> Work to complete: Please write the data out once more, exactly as it is given.

--- START ---

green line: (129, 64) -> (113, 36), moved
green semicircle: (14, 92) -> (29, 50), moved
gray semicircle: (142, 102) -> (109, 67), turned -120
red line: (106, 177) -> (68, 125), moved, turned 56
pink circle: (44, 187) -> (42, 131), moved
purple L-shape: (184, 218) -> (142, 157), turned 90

--- END ---

> Exercise result:
green line: (129, 64) -> (113, 36), moved
green semicircle: (14, 92) -> (29, 50), moved
gray semicircle: (142, 102) -> (109, 67), turned -120
red line: (106, 177) -> (68, 125), moved, turned 56
pink circle: (44, 187) -> (42, 131), moved
purple L-shape: (184, 218) -> (142, 157), turned 90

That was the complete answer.